-------- Fragmenty zapisów --------

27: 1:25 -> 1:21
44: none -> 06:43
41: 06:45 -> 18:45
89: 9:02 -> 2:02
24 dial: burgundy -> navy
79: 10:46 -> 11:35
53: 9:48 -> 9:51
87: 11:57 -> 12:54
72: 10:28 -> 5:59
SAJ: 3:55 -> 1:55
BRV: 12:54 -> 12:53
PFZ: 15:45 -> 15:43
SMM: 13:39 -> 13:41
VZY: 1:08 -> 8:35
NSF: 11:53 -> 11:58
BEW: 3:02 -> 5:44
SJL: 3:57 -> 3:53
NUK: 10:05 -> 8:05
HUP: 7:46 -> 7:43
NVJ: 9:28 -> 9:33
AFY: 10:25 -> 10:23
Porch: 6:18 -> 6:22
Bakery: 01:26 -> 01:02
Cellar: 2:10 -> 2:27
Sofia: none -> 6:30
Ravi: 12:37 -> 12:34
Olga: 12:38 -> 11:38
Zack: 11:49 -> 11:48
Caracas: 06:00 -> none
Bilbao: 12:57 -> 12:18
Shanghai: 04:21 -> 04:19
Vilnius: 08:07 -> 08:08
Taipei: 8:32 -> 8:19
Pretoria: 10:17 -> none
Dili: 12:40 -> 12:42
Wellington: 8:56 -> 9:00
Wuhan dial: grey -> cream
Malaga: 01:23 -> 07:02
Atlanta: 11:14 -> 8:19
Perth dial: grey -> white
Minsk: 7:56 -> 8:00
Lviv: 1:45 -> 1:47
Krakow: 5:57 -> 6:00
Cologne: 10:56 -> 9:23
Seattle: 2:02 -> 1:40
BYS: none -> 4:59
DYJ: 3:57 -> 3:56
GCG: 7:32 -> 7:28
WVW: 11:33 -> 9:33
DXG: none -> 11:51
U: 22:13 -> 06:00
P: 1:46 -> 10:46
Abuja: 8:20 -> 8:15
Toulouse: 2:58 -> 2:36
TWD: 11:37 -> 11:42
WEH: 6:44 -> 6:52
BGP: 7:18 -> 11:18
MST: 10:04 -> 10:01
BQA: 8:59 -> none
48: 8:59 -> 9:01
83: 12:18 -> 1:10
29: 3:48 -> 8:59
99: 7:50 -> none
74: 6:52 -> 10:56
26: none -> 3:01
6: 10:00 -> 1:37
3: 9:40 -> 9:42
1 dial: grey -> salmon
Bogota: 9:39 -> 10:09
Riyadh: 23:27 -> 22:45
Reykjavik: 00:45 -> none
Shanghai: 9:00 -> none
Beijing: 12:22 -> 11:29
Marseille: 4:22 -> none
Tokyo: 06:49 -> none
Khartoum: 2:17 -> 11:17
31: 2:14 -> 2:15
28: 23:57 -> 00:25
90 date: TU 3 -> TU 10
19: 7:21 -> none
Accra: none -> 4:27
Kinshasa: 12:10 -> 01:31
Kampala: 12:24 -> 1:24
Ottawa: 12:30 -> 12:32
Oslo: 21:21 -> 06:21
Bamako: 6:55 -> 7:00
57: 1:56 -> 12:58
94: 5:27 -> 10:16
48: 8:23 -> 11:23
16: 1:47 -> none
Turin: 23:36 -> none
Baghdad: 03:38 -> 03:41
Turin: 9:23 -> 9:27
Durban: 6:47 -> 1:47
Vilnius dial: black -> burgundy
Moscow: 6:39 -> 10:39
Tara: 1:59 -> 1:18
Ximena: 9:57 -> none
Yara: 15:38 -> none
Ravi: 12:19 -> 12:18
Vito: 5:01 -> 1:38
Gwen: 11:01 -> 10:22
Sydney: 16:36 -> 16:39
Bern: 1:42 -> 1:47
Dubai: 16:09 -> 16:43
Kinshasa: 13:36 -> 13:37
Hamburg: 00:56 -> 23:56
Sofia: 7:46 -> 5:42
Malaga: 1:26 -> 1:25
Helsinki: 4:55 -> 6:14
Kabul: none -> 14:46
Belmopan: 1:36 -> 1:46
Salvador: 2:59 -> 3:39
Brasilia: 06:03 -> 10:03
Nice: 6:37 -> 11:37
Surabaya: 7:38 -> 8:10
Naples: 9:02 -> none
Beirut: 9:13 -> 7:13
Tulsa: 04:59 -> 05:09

--------

» **Krótkie zadanie**
Przedstaw wiersze wszystkich powyższych zapisów jako listę JSON złożoną z ciągów znaków, po jednym ciągu na każdy wiersz. Puste wiersze pomiń.

» **Odpowiedź do zadania**
[
  "27: 1:25 -> 1:21",
  "44: none -> 06:43",
  "41: 06:45 -> 18:45",
  "89: 9:02 -> 2:02",
  "24 dial: burgundy -> navy",
  "79: 10:46 -> 11:35",
  "53: 9:48 -> 9:51",
  "87: 11:57 -> 12:54",
  "72: 10:28 -> 5:59",
  "SAJ: 3:55 -> 1:55",
  "BRV: 12:54 -> 12:53",
  "PFZ: 15:45 -> 15:43",
  "SMM: 13:39 -> 13:41",
  "VZY: 1:08 -> 8:35",
  "NSF: 11:53 -> 11:58",
  "BEW: 3:02 -> 5:44",
  "SJL: 3:57 -> 3:53",
  "NUK: 10:05 -> 8:05",
  "HUP: 7:46 -> 7:43",
  "NVJ: 9:28 -> 9:33",
  "AFY: 10:25 -> 10:23",
  "Porch: 6:18 -> 6:22",
  "Bakery: 01:26 -> 01:02",
  "Cellar: 2:10 -> 2:27",
  "Sofia: none -> 6:30",
  "Ravi: 12:37 -> 12:34",
  "Olga: 12:38 -> 11:38",
  "Zack: 11:49 -> 11:48",
  "Caracas: 06:00 -> none",
  "Bilbao: 12:57 -> 12:18",
  "Shanghai: 04:21 -> 04:19",
  "Vilnius: 08:07 -> 08:08",
  "Taipei: 8:32 -> 8:19",
  "Pretoria: 10:17 -> none",
  "Dili: 12:40 -> 12:42",
  "Wellington: 8:56 -> 9:00",
  "Wuhan dial: grey -> cream",
  "Malaga: 01:23 -> 07:02",
  "Atlanta: 11:14 -> 8:19",
  "Perth dial: grey -> white",
  "Minsk: 7:56 -> 8:00",
  "Lviv: 1:45 -> 1:47",
  "Krakow: 5:57 -> 6:00",
  "Cologne: 10:56 -> 9:23",
  "Seattle: 2:02 -> 1:40",
  "BYS: none -> 4:59",
  "DYJ: 3:57 -> 3:56",
  "GCG: 7:32 -> 7:28",
  "WVW: 11:33 -> 9:33",
  "DXG: none -> 11:51",
  "U: 22:13 -> 06:00",
  "P: 1:46 -> 10:46",
  "Abuja: 8:20 -> 8:15",
  "Toulouse: 2:58 -> 2:36",
  "TWD: 11:37 -> 11:42",
  "WEH: 6:44 -> 6:52",
  "BGP: 7:18 -> 11:18",
  "MST: 10:04 -> 10:01",
  "BQA: 8:59 -> none",
  "48: 8:59 -> 9:01",
  "83: 12:18 -> 1:10",
  "29: 3:48 -> 8:59",
  "99: 7:50 -> none",
  "74: 6:52 -> 10:56",
  "26: none -> 3:01",
  "6: 10:00 -> 1:37",
  "3: 9:40 -> 9:42",
  "1 dial: grey -> salmon",
  "Bogota: 9:39 -> 10:09",
  "Riyadh: 23:27 -> 22:45",
  "Reykjavik: 00:45 -> none",
  "Shanghai: 9:00 -> none",
  "Beijing: 12:22 -> 11:29",
  "Marseille: 4:22 -> none",
  "Tokyo: 06:49 -> none",
  "Khartoum: 2:17 -> 11:17",
  "31: 2:14 -> 2:15",
  "28: 23:57 -> 00:25",
  "90 date: TU 3 -> TU 10",
  "19: 7:21 -> none",
  "Accra: none -> 4:27",
  "Kinshasa: 12:10 -> 01:31",
  "Kampala: 12:24 -> 1:24",
  "Ottawa: 12:30 -> 12:32",
  "Oslo: 21:21 -> 06:21",
  "Bamako: 6:55 -> 7:00",
  "57: 1:56 -> 12:58",
  "94: 5:27 -> 10:16",
  "48: 8:23 -> 11:23",
  "16: 1:47 -> none",
  "Turin: 23:36 -> none",
  "Baghdad: 03:38 -> 03:41",
  "Turin: 9:23 -> 9:27",
  "Durban: 6:47 -> 1:47",
  "Vilnius dial: black -> burgundy",
  "Moscow: 6:39 -> 10:39",
  "Tara: 1:59 -> 1:18",
  "Ximena: 9:57 -> none",
  "Yara: 15:38 -> none",
  "Ravi: 12:19 -> 12:18",
  "Vito: 5:01 -> 1:38",
  "Gwen: 11:01 -> 10:22",
  "Sydney: 16:36 -> 16:39",
  "Bern: 1:42 -> 1:47",
  "Dubai: 16:09 -> 16:43",
  "Kinshasa: 13:36 -> 13:37",
  "Hamburg: 00:56 -> 23:56",
  "Sofia: 7:46 -> 5:42",
  "Malaga: 1:26 -> 1:25",
  "Helsinki: 4:55 -> 6:14",
  "Kabul: none -> 14:46",
  "Belmopan: 1:36 -> 1:46",
  "Salvador: 2:59 -> 3:39",
  "Brasilia: 06:03 -> 10:03",
  "Nice: 6:37 -> 11:37",
  "Surabaya: 7:38 -> 8:10",
  "Naples: 9:02 -> none",
  "Beirut: 9:13 -> 7:13",
  "Tulsa: 04:59 -> 05:09"
]